▸ **TASK INSTRUCTIONS**
Among the entries that follow, tally the lines with the string "purple". Give no more than the number.

▸ **AVAILABLE DATA**

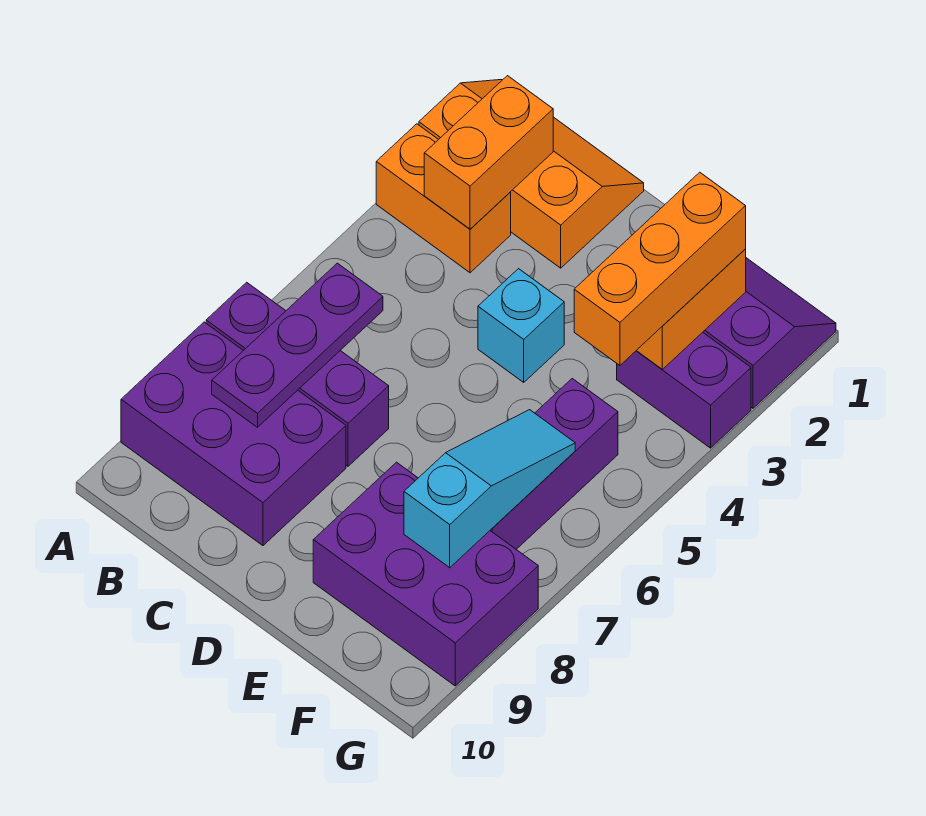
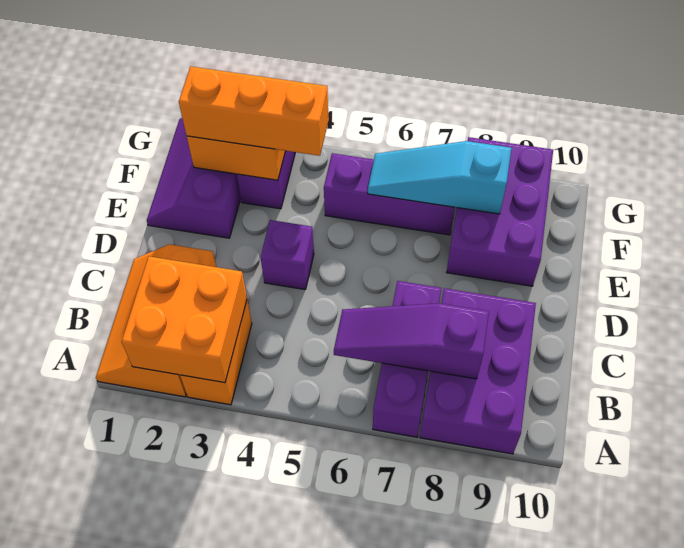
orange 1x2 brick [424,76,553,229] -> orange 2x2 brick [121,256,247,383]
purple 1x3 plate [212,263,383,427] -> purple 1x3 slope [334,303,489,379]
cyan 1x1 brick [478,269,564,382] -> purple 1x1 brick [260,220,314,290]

--

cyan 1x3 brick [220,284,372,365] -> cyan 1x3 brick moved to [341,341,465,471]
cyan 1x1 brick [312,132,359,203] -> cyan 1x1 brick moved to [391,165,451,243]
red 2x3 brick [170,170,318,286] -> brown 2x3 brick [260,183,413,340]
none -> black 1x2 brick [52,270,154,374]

▸ **OUTPUT BELOW**
2